### EXTRACTED RECORDS
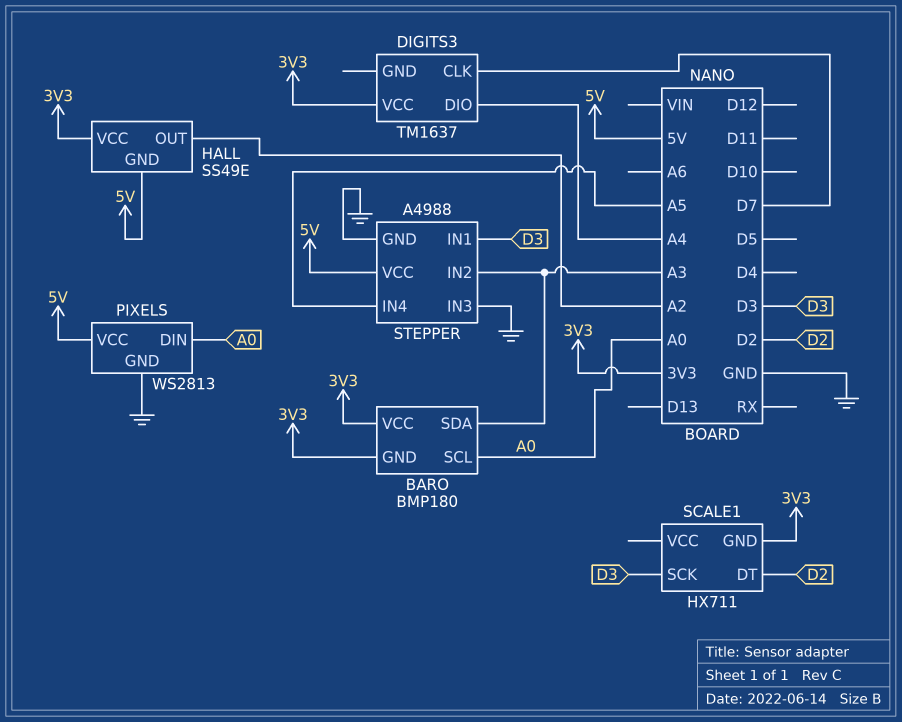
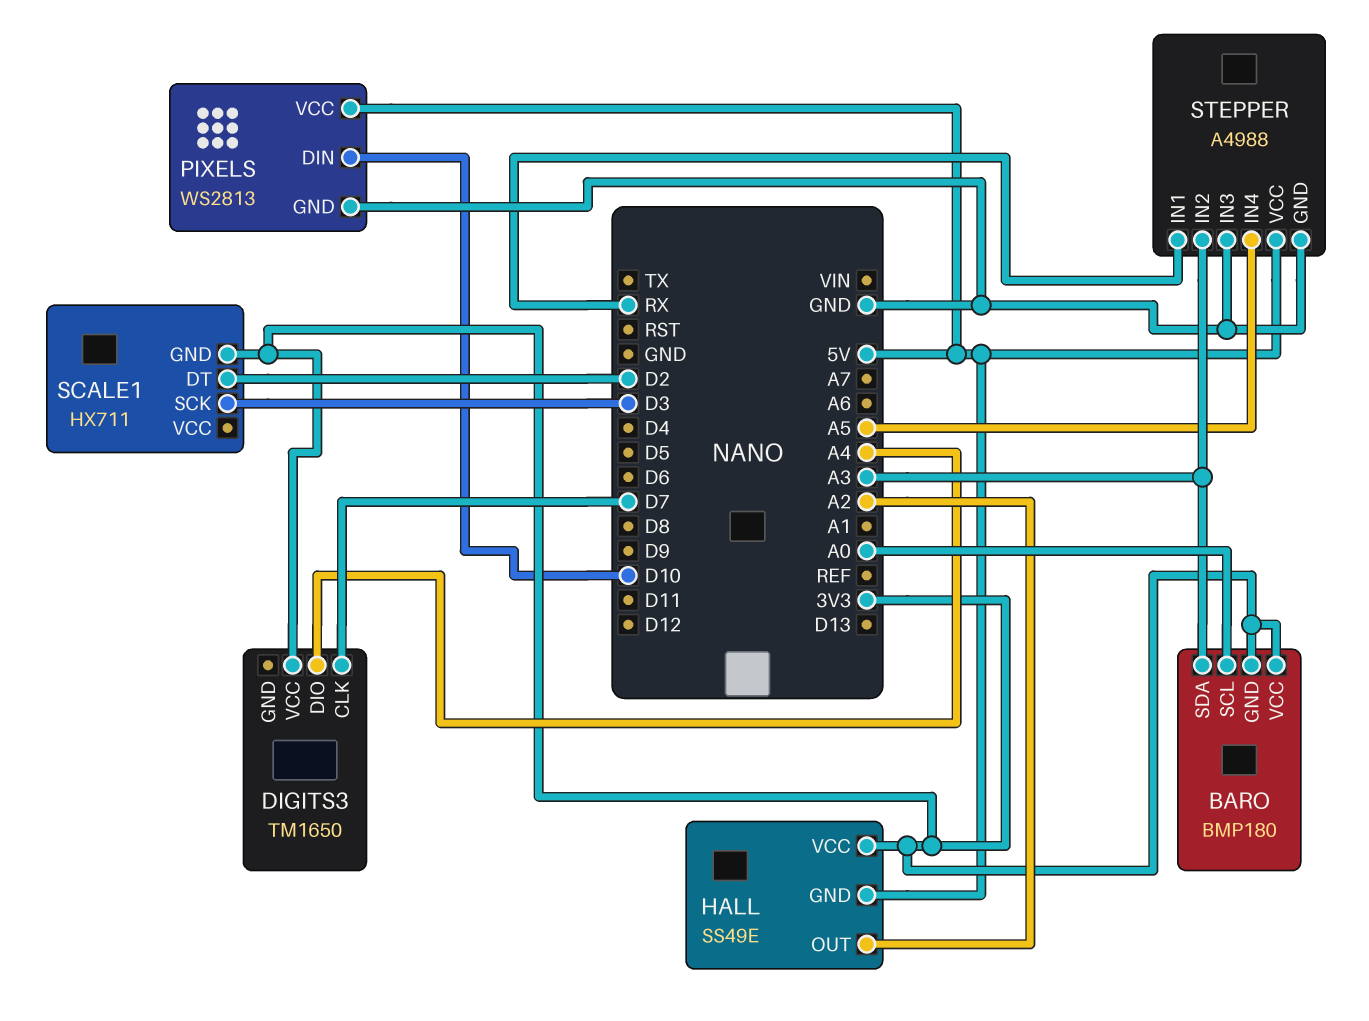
DIGITS3: TM1637 -> TM1650
PIXELS pin DIN: A0 -> D10
STEPPER pin IN1: D3 -> RX

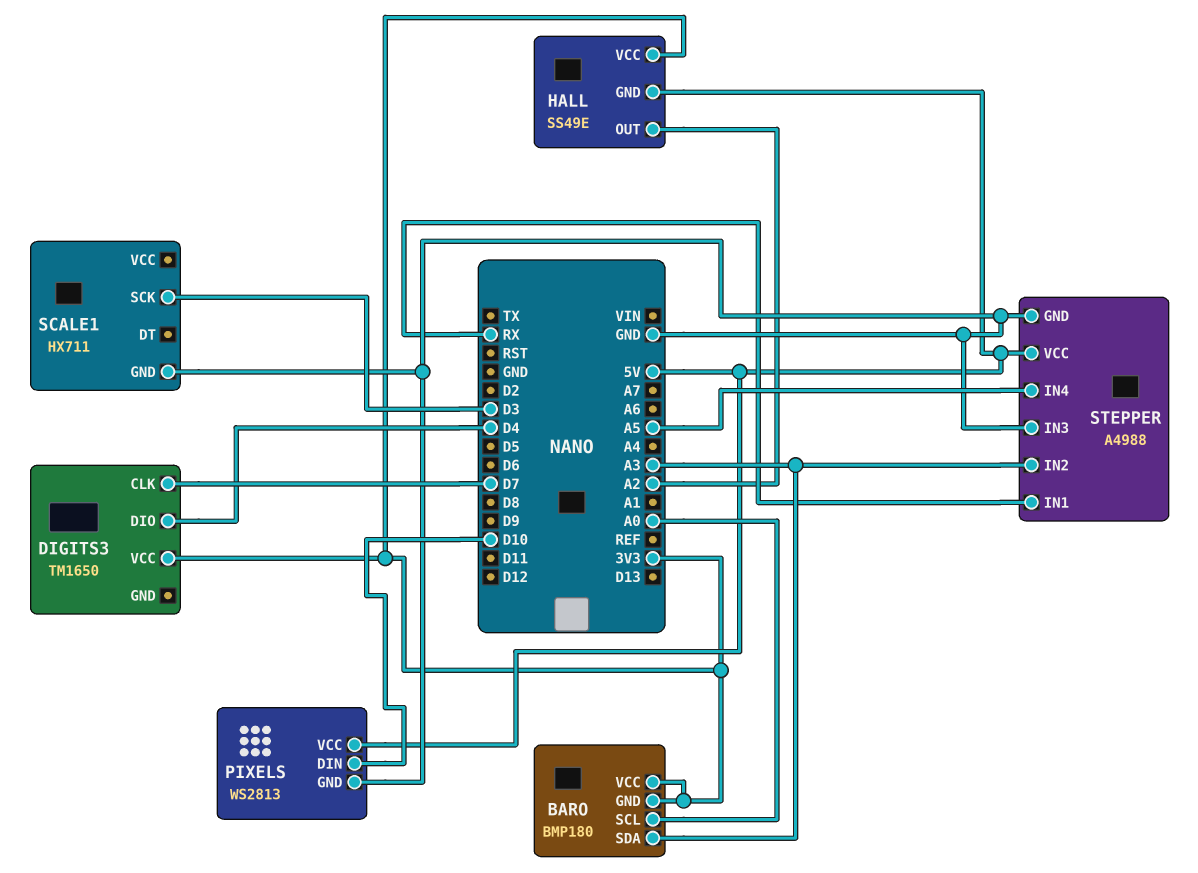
DIGITS3 pin DIO: A4 -> D4
SCALE1 pin DT: D2 -> none
SCALE1 pin GND: 3V3 -> GND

### TASK DESCRIPTION
Reproduce the data above in full, exactly as it is, with the pictures left out.

### OUTPUT FOR THIS TASK
DIGITS3: TM1637 -> TM1650
PIXELS pin DIN: A0 -> D10
STEPPER pin IN1: D3 -> RX

DIGITS3 pin DIO: A4 -> D4
SCALE1 pin DT: D2 -> none
SCALE1 pin GND: 3V3 -> GND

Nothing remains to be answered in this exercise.